**TASK GOAL**
Reproduce the lines from the one containing "coordinates (359, 359)." through the one containing "pyautogui.click(x=423, y=362)", substituting "smallest object" for every occurrence of "shortest object" and leaving all else unchanged.
☆ ☆ ☆ ☆ ☆
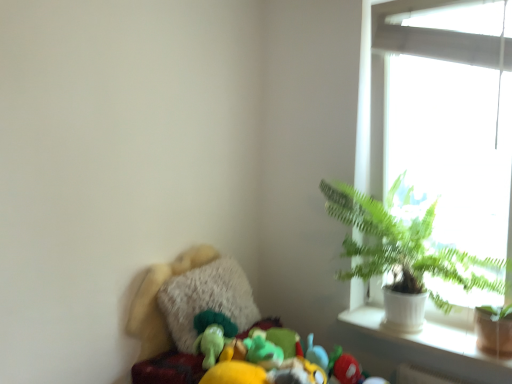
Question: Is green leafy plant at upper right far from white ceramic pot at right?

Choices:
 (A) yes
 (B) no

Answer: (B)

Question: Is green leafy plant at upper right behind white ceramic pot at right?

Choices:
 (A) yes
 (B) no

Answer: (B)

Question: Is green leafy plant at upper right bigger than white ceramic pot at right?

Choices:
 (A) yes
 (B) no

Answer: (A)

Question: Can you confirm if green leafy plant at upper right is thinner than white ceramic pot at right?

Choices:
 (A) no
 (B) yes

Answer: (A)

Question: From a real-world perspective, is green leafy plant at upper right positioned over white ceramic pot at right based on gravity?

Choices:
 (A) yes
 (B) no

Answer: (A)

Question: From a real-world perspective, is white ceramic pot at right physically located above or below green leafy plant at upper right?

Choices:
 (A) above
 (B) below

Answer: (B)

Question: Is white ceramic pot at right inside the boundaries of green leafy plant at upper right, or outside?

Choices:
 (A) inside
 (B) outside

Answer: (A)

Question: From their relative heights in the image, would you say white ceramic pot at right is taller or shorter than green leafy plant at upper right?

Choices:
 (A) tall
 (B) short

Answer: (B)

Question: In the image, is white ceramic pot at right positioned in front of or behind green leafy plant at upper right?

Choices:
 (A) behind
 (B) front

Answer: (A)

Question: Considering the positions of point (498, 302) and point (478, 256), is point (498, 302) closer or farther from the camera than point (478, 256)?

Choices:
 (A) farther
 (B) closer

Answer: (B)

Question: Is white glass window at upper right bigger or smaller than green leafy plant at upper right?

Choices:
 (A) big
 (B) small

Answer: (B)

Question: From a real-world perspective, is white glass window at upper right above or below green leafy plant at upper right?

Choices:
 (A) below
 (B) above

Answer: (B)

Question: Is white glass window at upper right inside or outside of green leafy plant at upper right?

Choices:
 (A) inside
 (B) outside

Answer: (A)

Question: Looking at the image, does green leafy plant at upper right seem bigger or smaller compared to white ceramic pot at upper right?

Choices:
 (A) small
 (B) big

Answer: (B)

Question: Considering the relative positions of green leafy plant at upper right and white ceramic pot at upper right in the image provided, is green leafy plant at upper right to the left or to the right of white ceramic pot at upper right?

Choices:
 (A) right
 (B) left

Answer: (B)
☆ ☆ ☆ ☆ ☆
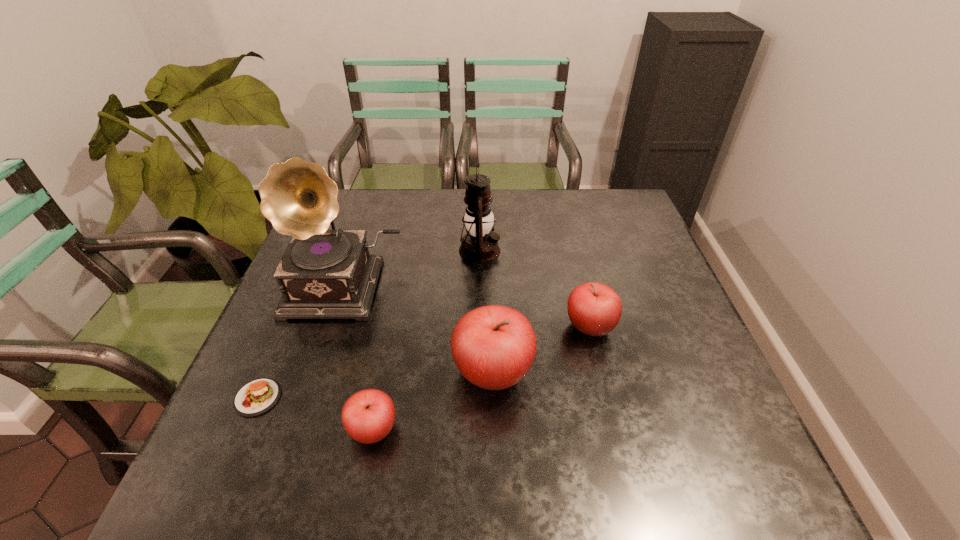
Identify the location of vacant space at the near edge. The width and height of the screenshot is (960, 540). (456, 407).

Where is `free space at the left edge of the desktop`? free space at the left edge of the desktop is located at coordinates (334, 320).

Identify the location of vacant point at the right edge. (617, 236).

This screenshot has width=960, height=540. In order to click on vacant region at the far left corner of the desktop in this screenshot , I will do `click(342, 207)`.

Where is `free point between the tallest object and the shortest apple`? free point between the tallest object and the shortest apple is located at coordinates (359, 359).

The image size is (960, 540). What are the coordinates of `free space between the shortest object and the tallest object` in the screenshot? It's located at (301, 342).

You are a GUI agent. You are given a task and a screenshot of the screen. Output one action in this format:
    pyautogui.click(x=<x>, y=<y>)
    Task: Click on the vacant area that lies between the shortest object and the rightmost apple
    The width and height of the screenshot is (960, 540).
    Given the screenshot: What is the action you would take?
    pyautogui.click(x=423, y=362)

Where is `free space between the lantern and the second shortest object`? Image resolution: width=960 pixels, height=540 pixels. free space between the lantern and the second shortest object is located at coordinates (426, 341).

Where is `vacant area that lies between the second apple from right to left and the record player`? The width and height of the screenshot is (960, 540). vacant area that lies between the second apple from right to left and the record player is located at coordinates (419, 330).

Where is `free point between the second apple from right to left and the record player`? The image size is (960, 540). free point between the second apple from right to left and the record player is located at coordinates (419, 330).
☆ ☆ ☆ ☆ ☆
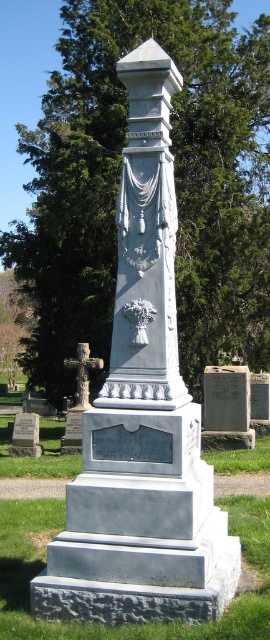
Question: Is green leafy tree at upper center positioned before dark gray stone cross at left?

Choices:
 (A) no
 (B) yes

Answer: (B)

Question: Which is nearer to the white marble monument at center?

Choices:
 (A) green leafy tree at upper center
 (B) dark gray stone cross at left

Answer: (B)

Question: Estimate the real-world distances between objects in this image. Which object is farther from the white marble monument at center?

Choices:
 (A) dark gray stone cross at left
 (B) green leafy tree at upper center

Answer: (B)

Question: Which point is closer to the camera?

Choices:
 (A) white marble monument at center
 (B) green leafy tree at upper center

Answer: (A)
☆ ☆ ☆ ☆ ☆
**ANSWER TO THE PROBLEM**
Where is `free point between the tallest object and the shortest apple`? free point between the tallest object and the shortest apple is located at coordinates (359, 359).

The image size is (960, 540). What are the coordinates of `free space between the smallest object and the tallest object` in the screenshot? It's located at (301, 342).

You are a GUI agent. You are given a task and a screenshot of the screen. Output one action in this format:
    pyautogui.click(x=<x>, y=<y>)
    Task: Click on the vacant area that lies between the smallest object and the rightmost apple
    The width and height of the screenshot is (960, 540).
    Given the screenshot: What is the action you would take?
    pyautogui.click(x=423, y=362)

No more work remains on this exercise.